<<<<

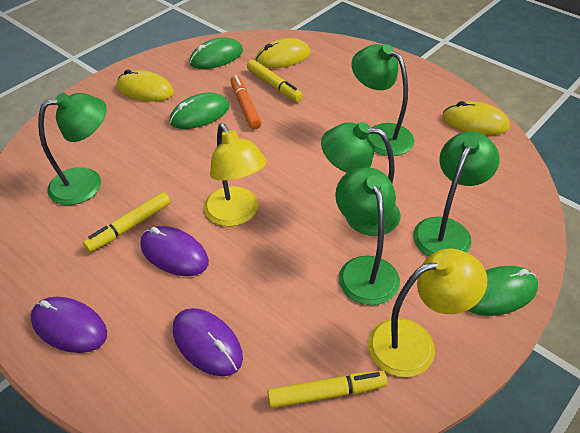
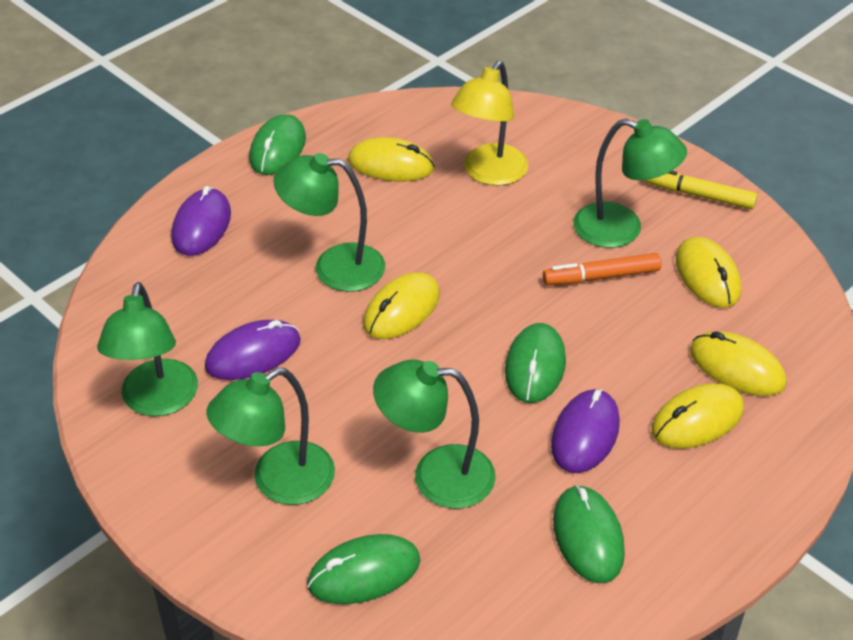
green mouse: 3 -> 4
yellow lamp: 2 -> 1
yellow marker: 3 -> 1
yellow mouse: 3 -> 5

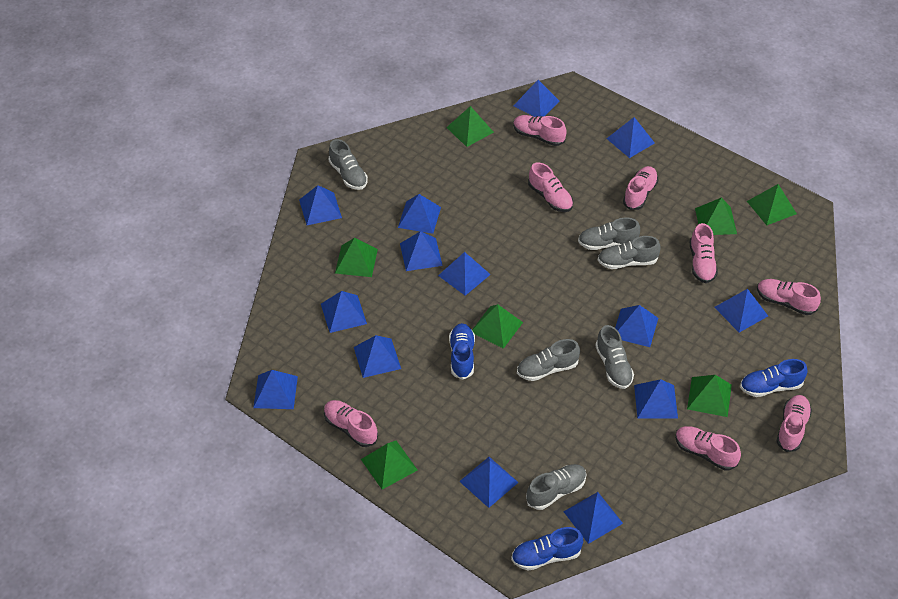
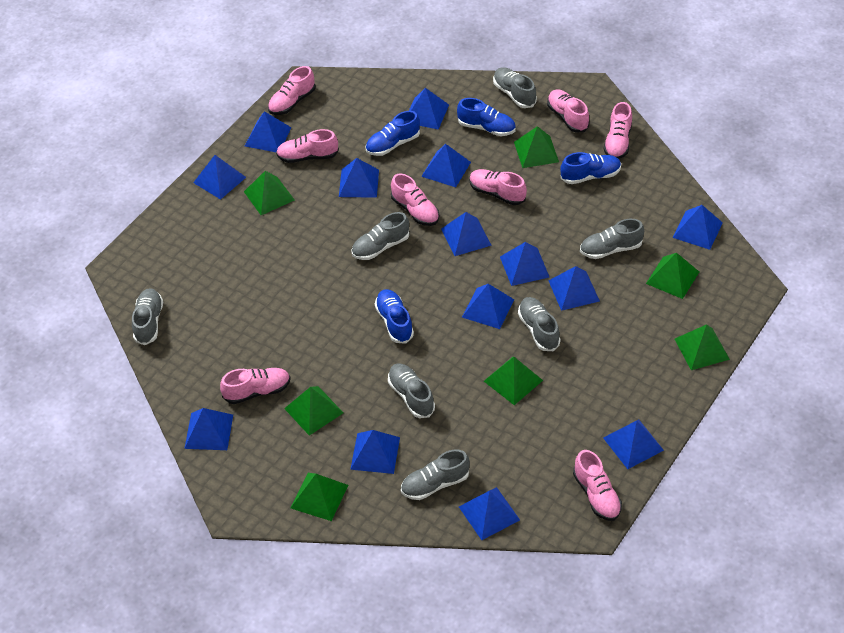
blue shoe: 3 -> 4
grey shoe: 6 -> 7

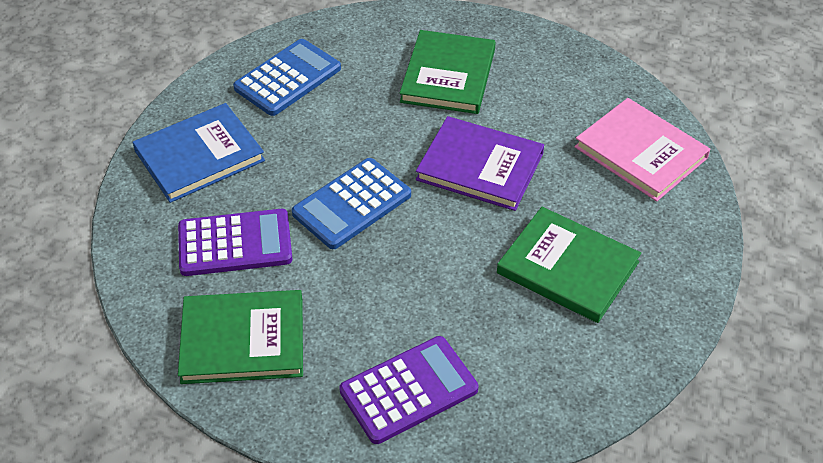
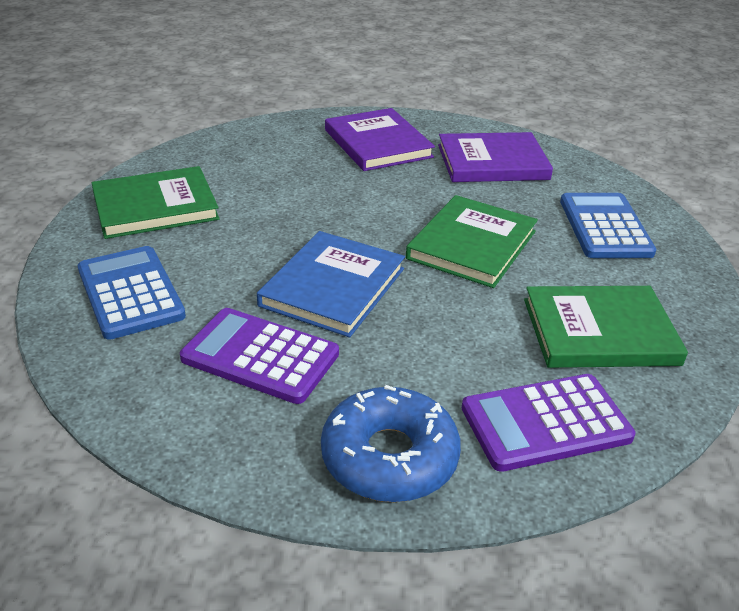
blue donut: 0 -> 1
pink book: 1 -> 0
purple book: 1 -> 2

>>>>
<<<<

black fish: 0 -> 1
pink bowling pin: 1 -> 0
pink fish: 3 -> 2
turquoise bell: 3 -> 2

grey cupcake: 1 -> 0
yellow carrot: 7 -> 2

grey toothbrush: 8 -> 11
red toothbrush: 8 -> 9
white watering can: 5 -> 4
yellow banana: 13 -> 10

>>>>

> _TASK BRIEF_: As listed above, the lines from the line with "turquoise bell: 3 -> 2" to the line with "yellow banana: 13 -> 10" are to be echoed exactly, with both ends included and nothing added.

> _RESPONSE AREA_:
turquoise bell: 3 -> 2

grey cupcake: 1 -> 0
yellow carrot: 7 -> 2

grey toothbrush: 8 -> 11
red toothbrush: 8 -> 9
white watering can: 5 -> 4
yellow banana: 13 -> 10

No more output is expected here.